- EXERCISE INSTRUCTIONS -
What you return must match the data below exactly, minus any pictures.

- RECORDS PROVIDED -

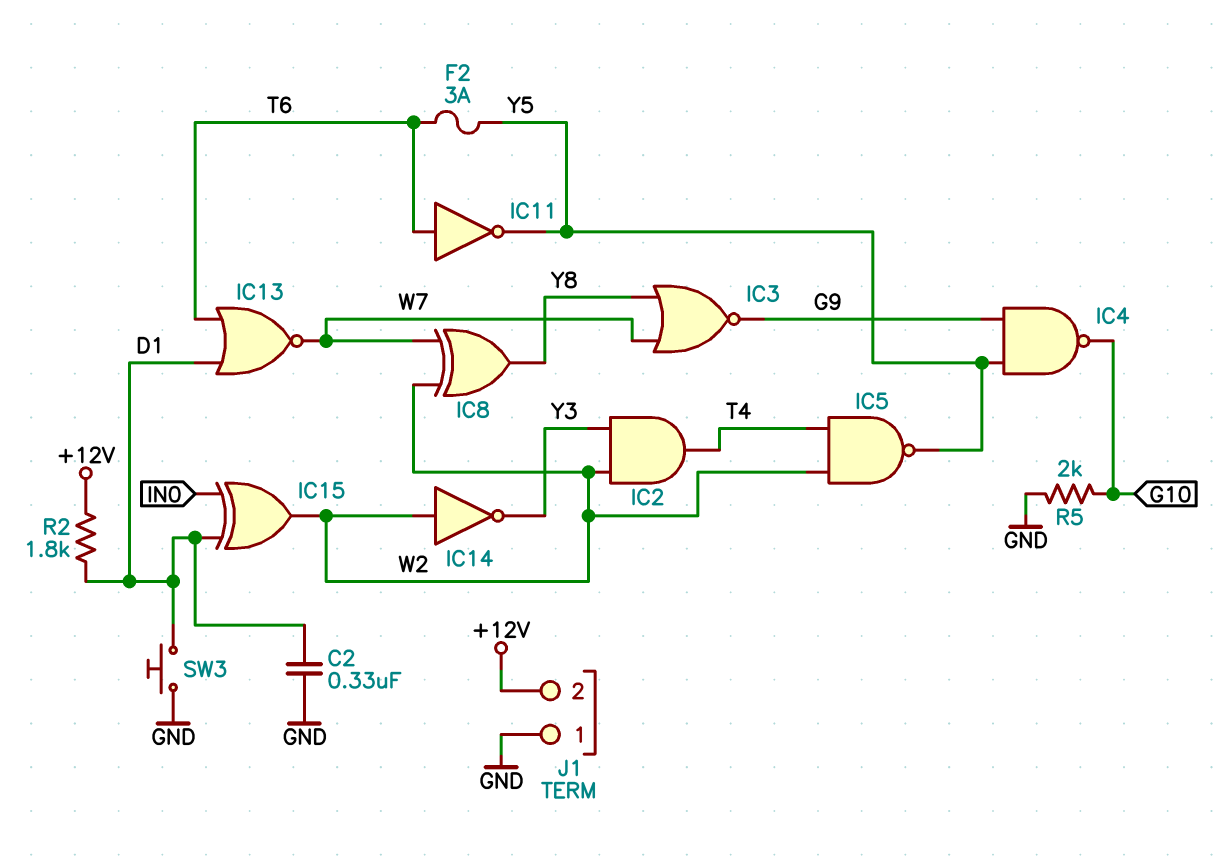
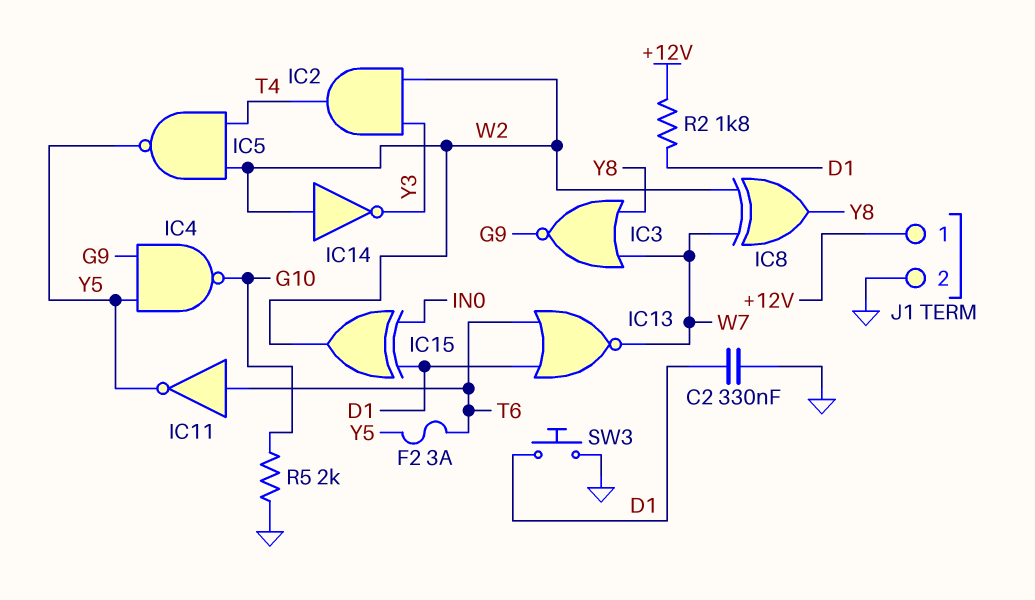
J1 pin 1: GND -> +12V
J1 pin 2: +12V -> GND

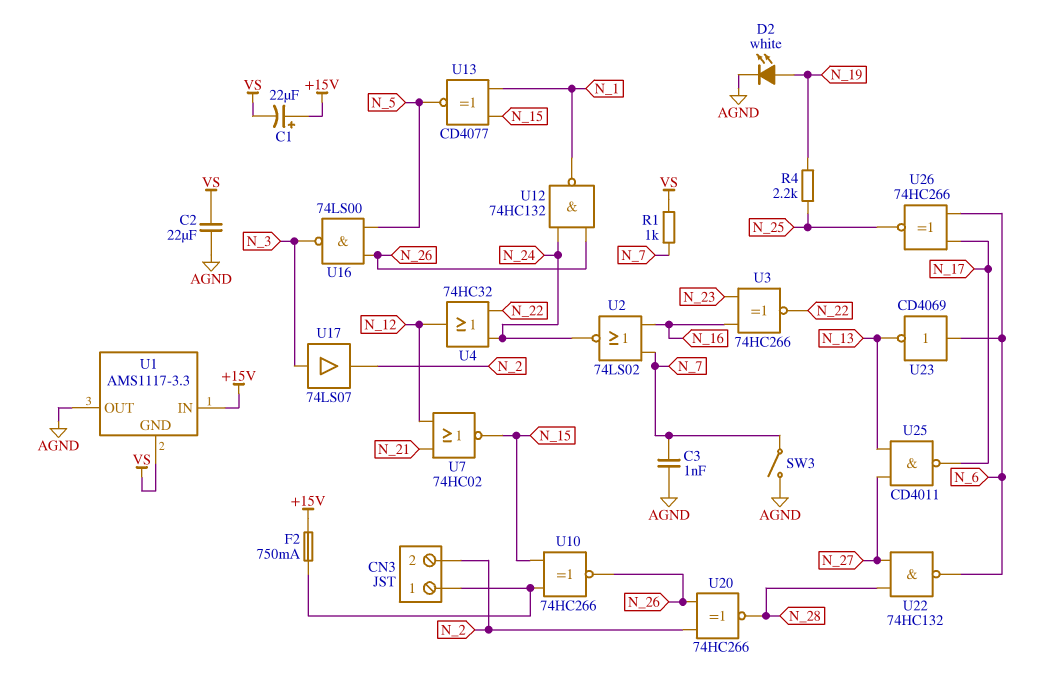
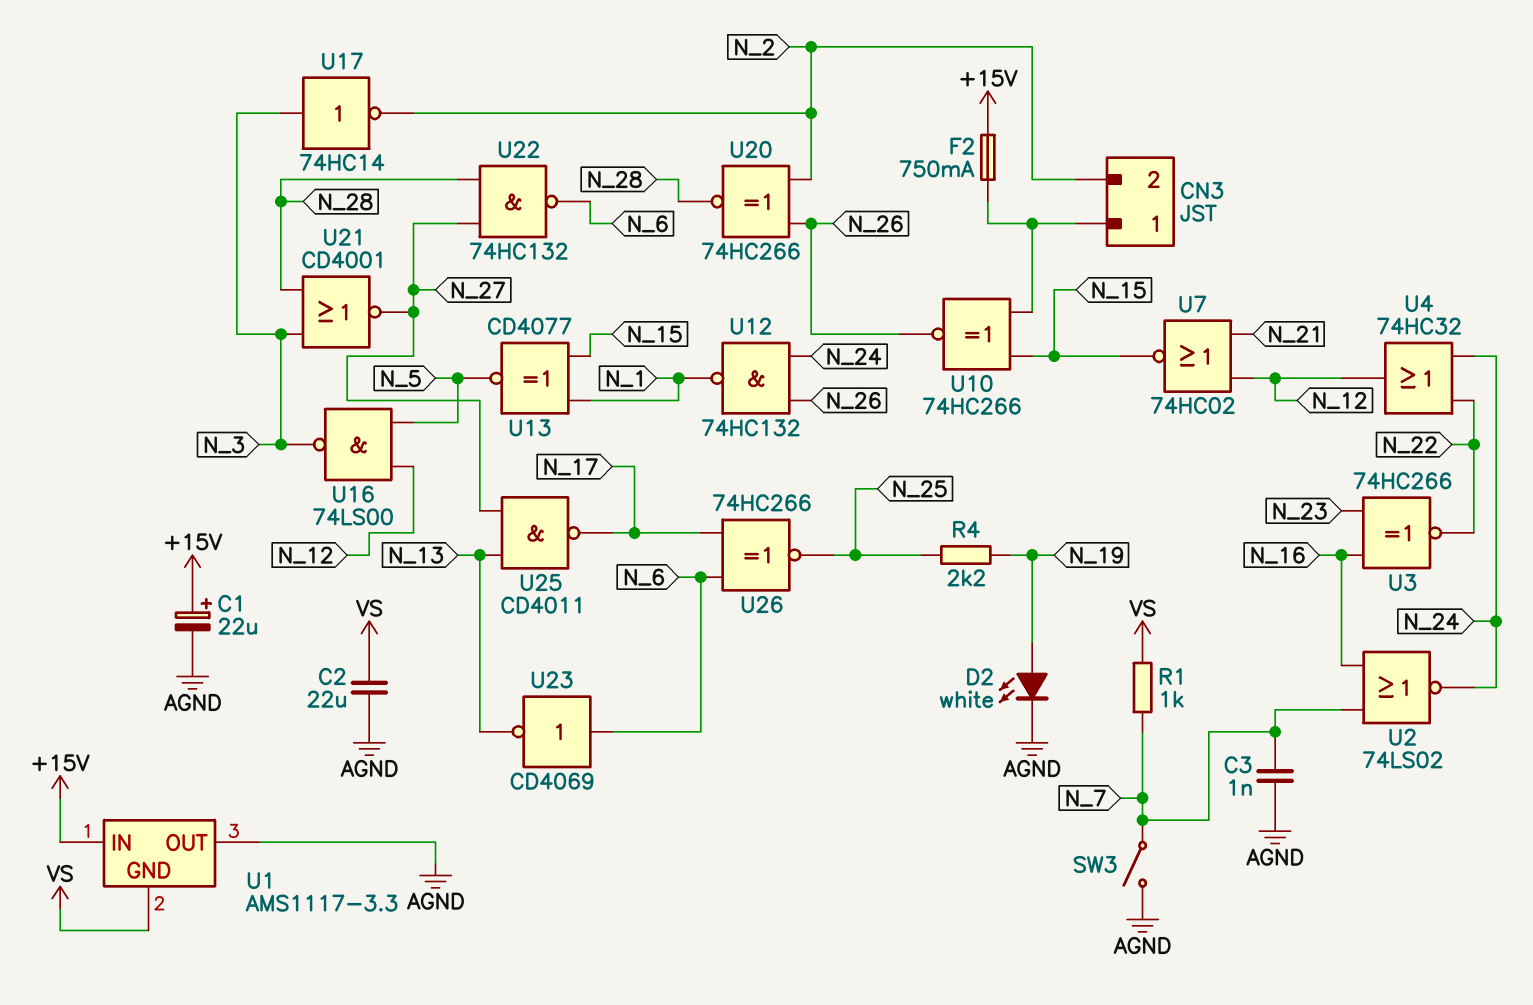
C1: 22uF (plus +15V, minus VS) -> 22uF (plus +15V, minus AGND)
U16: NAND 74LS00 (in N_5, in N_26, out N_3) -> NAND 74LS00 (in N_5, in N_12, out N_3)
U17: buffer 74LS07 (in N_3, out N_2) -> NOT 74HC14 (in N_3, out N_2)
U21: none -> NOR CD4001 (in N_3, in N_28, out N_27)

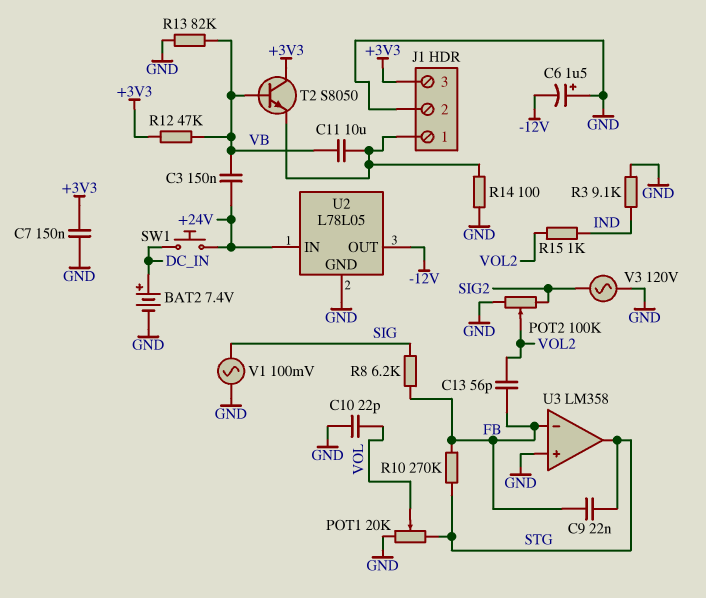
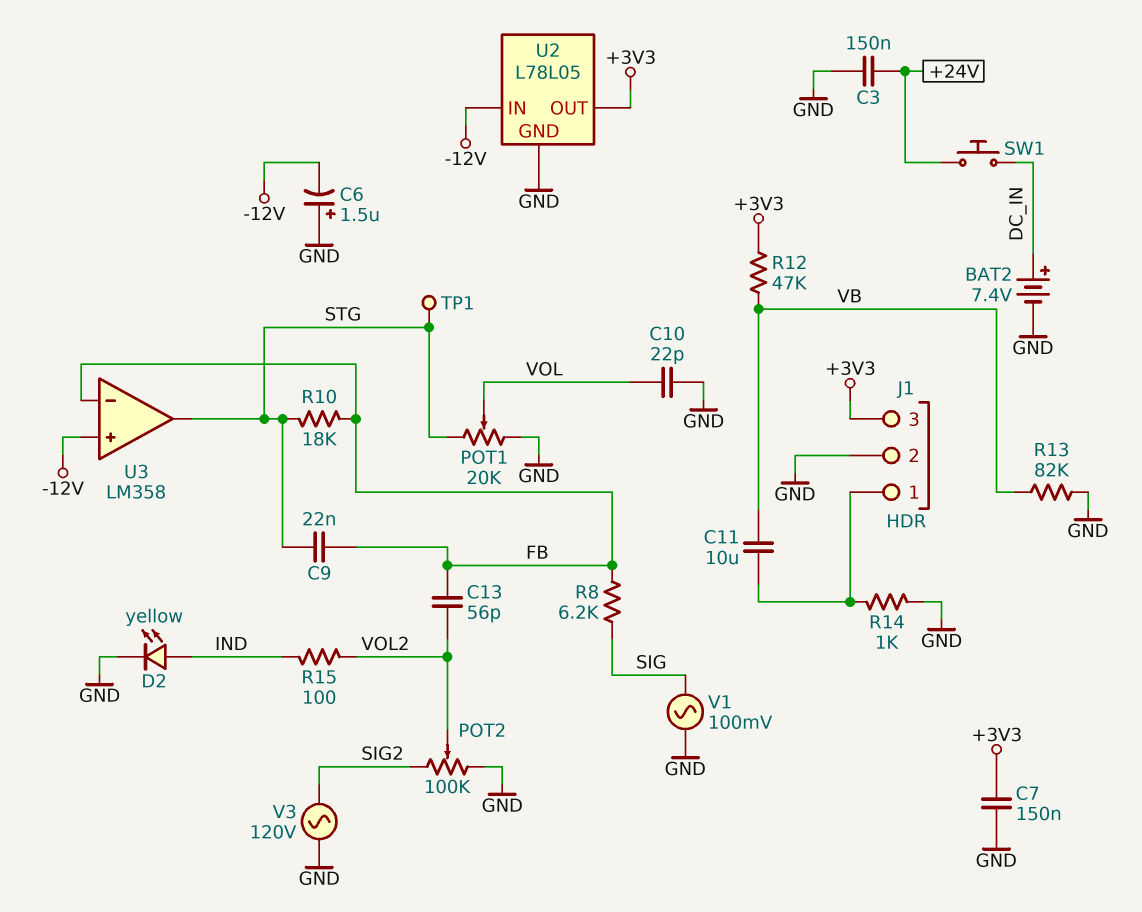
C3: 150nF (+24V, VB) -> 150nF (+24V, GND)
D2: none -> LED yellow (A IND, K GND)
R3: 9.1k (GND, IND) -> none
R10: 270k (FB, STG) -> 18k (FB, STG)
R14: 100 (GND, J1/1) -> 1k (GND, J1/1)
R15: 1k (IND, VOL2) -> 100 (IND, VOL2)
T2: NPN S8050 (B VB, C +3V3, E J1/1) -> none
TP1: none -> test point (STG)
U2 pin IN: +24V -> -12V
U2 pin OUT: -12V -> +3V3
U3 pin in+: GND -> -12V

- REPLY TO THE TASK -
J1 pin 1: GND -> +12V
J1 pin 2: +12V -> GND

C1: 22uF (plus +15V, minus VS) -> 22uF (plus +15V, minus AGND)
U16: NAND 74LS00 (in N_5, in N_26, out N_3) -> NAND 74LS00 (in N_5, in N_12, out N_3)
U17: buffer 74LS07 (in N_3, out N_2) -> NOT 74HC14 (in N_3, out N_2)
U21: none -> NOR CD4001 (in N_3, in N_28, out N_27)

C3: 150nF (+24V, VB) -> 150nF (+24V, GND)
D2: none -> LED yellow (A IND, K GND)
R3: 9.1k (GND, IND) -> none
R10: 270k (FB, STG) -> 18k (FB, STG)
R14: 100 (GND, J1/1) -> 1k (GND, J1/1)
R15: 1k (IND, VOL2) -> 100 (IND, VOL2)
T2: NPN S8050 (B VB, C +3V3, E J1/1) -> none
TP1: none -> test point (STG)
U2 pin IN: +24V -> -12V
U2 pin OUT: -12V -> +3V3
U3 pin in+: GND -> -12V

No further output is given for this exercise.